- _Exercise brief_
In the material below, transcribe every line from the first through the line holding "C5: 330nF (GND, X0) -> 2.2nF (GND, X0)", exactly, and stop after that line.

- _Input data_
________

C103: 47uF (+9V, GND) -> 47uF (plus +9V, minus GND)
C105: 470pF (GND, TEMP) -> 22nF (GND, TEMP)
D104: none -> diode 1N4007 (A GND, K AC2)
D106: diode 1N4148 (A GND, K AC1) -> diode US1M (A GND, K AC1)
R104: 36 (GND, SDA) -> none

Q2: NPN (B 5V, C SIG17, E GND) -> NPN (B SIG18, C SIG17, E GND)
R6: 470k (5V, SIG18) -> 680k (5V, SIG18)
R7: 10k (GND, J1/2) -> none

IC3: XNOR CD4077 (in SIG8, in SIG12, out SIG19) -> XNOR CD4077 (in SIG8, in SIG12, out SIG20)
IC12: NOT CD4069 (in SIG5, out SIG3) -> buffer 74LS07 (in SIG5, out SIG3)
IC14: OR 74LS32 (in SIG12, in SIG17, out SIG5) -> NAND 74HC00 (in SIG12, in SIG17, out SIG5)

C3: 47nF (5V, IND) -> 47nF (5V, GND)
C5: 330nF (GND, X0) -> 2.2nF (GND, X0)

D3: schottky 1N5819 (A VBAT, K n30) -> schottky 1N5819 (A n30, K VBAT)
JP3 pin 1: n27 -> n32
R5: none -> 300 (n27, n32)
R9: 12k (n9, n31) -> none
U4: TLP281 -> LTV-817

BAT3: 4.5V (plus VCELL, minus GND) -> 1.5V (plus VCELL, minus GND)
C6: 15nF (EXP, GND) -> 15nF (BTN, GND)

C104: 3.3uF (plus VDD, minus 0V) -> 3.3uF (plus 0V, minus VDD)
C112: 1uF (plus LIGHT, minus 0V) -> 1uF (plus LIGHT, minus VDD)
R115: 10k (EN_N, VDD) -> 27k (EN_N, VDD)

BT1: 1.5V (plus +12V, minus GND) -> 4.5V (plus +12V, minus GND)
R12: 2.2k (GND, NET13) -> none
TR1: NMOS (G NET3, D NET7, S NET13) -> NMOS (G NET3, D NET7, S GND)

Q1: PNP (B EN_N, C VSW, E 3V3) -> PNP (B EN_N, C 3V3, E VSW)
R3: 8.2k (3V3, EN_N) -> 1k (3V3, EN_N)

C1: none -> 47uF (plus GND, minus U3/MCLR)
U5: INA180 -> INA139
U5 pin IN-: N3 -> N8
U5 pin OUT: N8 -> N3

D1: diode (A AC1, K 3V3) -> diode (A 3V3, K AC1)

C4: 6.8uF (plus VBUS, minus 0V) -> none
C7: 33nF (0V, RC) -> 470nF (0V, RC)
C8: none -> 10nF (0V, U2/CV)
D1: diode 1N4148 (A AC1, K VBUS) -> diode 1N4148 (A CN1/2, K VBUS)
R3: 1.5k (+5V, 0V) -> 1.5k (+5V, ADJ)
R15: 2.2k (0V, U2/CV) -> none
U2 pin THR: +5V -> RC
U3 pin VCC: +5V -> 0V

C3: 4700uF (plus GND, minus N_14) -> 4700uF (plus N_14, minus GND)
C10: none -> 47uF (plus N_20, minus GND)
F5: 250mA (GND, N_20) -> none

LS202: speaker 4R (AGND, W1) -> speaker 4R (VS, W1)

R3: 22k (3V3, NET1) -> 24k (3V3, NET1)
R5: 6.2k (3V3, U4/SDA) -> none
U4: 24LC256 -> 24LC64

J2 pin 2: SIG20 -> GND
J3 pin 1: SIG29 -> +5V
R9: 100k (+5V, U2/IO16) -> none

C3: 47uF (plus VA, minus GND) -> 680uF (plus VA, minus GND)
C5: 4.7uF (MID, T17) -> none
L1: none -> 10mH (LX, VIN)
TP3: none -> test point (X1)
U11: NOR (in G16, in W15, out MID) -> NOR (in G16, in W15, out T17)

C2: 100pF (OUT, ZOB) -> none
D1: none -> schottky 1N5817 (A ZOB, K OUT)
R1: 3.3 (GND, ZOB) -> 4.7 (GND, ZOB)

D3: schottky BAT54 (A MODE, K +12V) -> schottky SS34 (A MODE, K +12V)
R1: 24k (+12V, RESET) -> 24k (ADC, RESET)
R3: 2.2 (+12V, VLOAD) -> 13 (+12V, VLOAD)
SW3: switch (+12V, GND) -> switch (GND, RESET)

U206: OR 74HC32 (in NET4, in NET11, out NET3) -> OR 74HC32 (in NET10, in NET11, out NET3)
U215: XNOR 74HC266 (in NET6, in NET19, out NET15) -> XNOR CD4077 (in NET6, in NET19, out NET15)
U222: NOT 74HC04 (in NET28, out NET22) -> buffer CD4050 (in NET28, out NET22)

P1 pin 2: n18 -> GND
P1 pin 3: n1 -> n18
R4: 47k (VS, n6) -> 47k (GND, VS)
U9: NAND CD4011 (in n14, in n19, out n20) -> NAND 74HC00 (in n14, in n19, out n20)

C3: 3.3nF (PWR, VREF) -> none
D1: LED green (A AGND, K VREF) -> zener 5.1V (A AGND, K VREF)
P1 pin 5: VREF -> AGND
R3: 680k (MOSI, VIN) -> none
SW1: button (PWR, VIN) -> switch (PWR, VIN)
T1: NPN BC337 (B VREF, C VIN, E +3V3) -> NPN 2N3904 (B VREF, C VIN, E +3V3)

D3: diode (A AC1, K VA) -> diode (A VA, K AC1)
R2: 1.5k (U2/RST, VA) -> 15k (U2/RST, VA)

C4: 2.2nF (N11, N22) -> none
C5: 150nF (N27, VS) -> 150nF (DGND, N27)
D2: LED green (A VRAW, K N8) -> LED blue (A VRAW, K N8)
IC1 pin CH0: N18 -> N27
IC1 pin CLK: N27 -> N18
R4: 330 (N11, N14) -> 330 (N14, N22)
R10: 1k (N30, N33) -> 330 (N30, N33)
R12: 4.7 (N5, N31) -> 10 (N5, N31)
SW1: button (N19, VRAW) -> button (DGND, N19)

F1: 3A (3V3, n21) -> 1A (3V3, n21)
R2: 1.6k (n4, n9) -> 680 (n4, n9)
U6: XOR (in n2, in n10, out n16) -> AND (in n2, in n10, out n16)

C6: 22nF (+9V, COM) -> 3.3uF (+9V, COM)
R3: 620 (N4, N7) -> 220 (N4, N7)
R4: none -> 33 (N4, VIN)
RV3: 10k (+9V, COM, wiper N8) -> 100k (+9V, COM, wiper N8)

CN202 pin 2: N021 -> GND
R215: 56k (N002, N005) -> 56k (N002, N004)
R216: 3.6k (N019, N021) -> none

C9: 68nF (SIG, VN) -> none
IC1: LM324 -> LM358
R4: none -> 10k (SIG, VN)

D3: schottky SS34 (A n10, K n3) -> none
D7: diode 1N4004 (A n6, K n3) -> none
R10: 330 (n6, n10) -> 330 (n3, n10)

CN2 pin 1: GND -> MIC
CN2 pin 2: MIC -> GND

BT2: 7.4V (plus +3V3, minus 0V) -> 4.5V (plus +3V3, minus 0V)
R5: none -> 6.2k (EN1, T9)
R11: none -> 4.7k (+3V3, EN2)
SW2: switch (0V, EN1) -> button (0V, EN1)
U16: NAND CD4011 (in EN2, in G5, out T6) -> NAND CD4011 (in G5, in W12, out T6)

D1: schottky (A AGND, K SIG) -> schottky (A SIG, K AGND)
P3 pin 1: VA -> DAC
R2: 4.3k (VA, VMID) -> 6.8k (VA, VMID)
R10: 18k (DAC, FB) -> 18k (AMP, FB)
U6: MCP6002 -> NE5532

________

- _Solved exercise_
C103: 47uF (+9V, GND) -> 47uF (plus +9V, minus GND)
C105: 470pF (GND, TEMP) -> 22nF (GND, TEMP)
D104: none -> diode 1N4007 (A GND, K AC2)
D106: diode 1N4148 (A GND, K AC1) -> diode US1M (A GND, K AC1)
R104: 36 (GND, SDA) -> none

Q2: NPN (B 5V, C SIG17, E GND) -> NPN (B SIG18, C SIG17, E GND)
R6: 470k (5V, SIG18) -> 680k (5V, SIG18)
R7: 10k (GND, J1/2) -> none

IC3: XNOR CD4077 (in SIG8, in SIG12, out SIG19) -> XNOR CD4077 (in SIG8, in SIG12, out SIG20)
IC12: NOT CD4069 (in SIG5, out SIG3) -> buffer 74LS07 (in SIG5, out SIG3)
IC14: OR 74LS32 (in SIG12, in SIG17, out SIG5) -> NAND 74HC00 (in SIG12, in SIG17, out SIG5)

C3: 47nF (5V, IND) -> 47nF (5V, GND)
C5: 330nF (GND, X0) -> 2.2nF (GND, X0)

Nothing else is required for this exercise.